(Information)
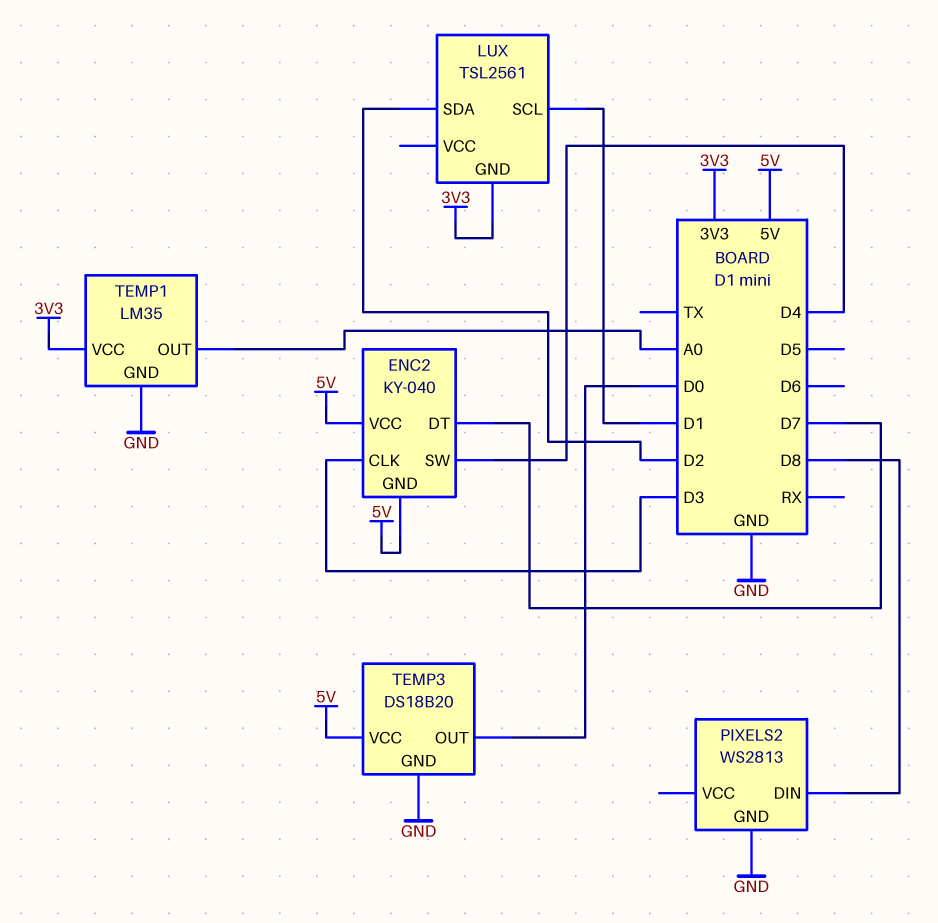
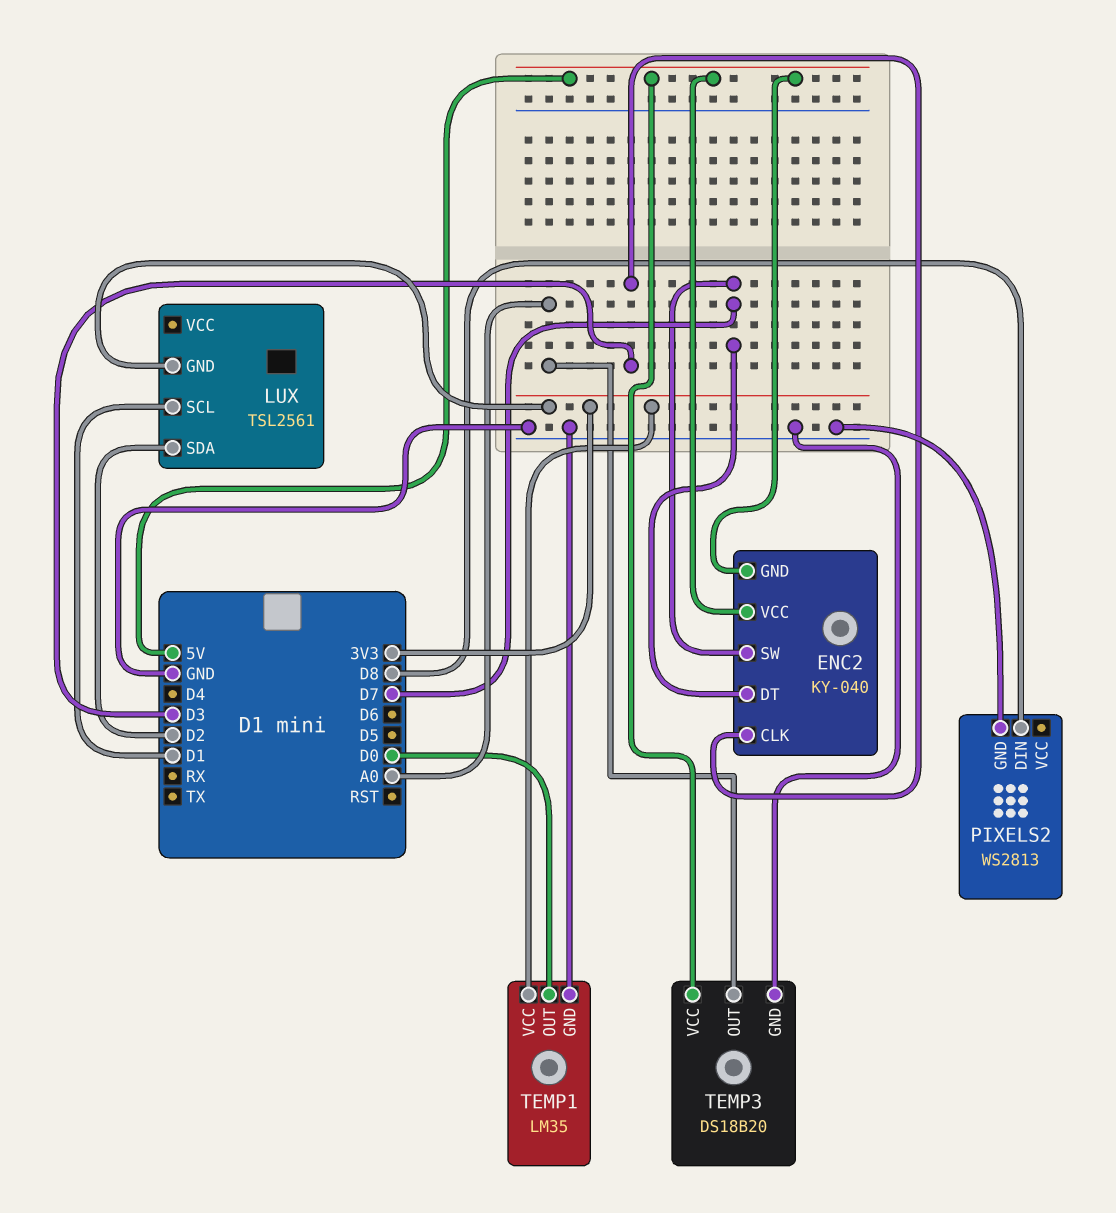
ENC2 pin SW: D4 -> D7
TEMP1 pin OUT: A0 -> D0
TEMP3 pin OUT: D0 -> A0

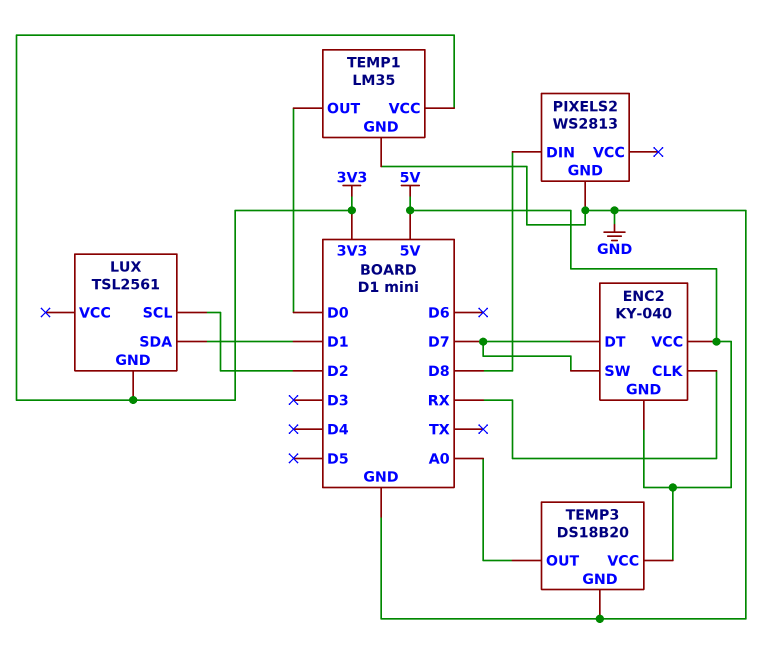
ENC2 pin CLK: D3 -> RX
LUX pin SCL: D1 -> D2
LUX pin SDA: D2 -> D1

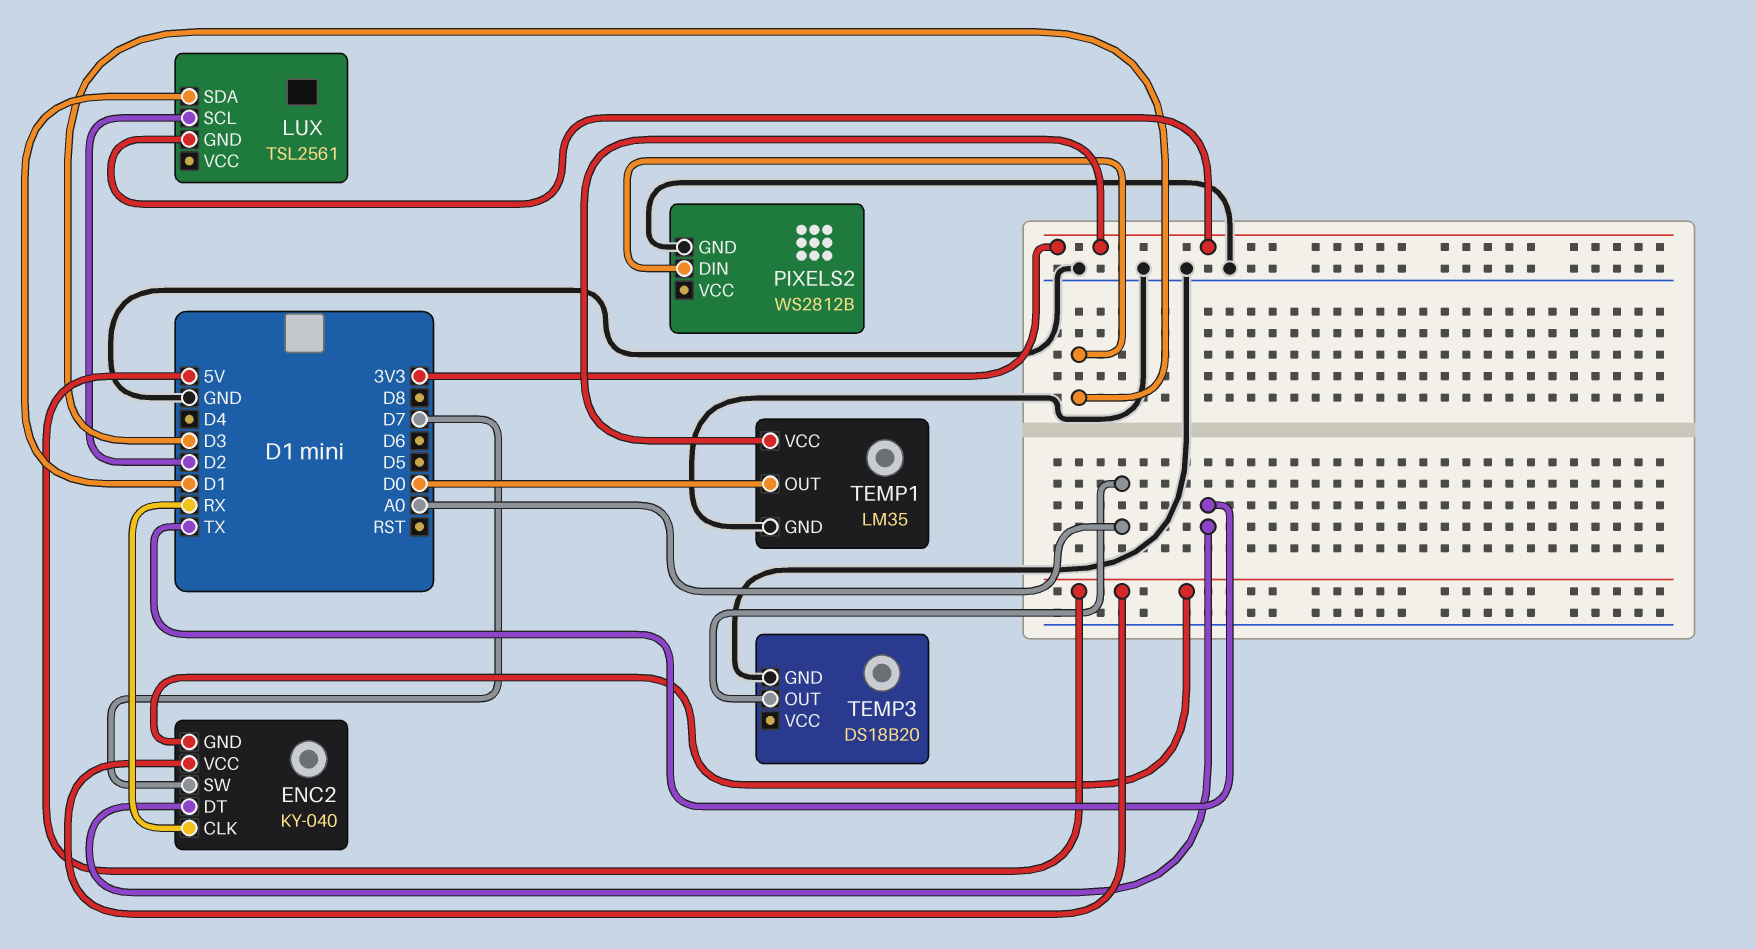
ENC2 pin DT: D7 -> TX
PIXELS2: WS2813 -> WS2812B
PIXELS2 pin DIN: D8 -> D3
TEMP3 pin VCC: 5V -> none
(End Information)
[Task directions]: Please retype exactly the lines from the one containing "TEMP1 pin OUT: A0 -> D0" through the last line of the records, both included, leaving out every picture.

[Problem solution]:
TEMP1 pin OUT: A0 -> D0
TEMP3 pin OUT: D0 -> A0

ENC2 pin CLK: D3 -> RX
LUX pin SCL: D1 -> D2
LUX pin SDA: D2 -> D1

ENC2 pin DT: D7 -> TX
PIXELS2: WS2813 -> WS2812B
PIXELS2 pin DIN: D8 -> D3
TEMP3 pin VCC: 5V -> none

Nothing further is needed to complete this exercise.